> HOW TO COMPLETE THIS TASK: Reproduce the full listing as it stands. Images do not belong in the copy.
Start of INPUT DATA
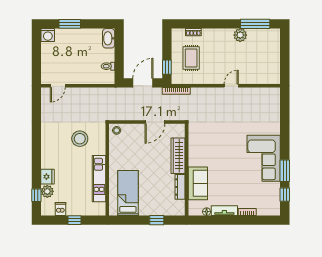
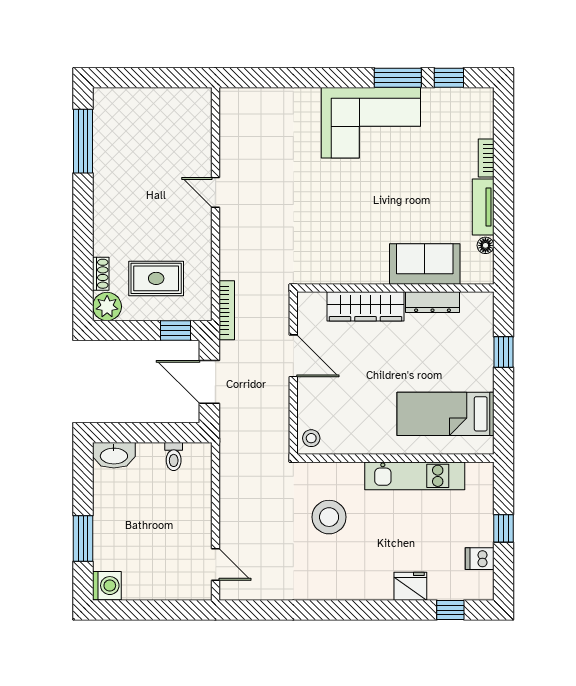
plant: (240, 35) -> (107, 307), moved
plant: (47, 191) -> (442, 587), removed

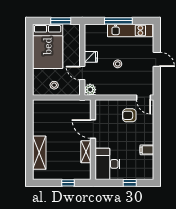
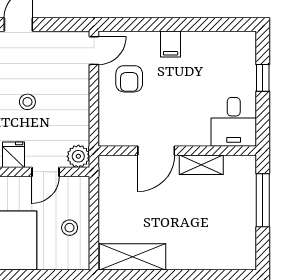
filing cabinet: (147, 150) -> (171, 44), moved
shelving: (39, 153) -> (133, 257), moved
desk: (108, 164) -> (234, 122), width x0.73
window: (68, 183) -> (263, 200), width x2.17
End of INPUT DATA
> COMPLETED TASK:
plant: (240, 35) -> (107, 307), moved
plant: (47, 191) -> (442, 587), removed

filing cabinet: (147, 150) -> (171, 44), moved
shelving: (39, 153) -> (133, 257), moved
desk: (108, 164) -> (234, 122), width x0.73
window: (68, 183) -> (263, 200), width x2.17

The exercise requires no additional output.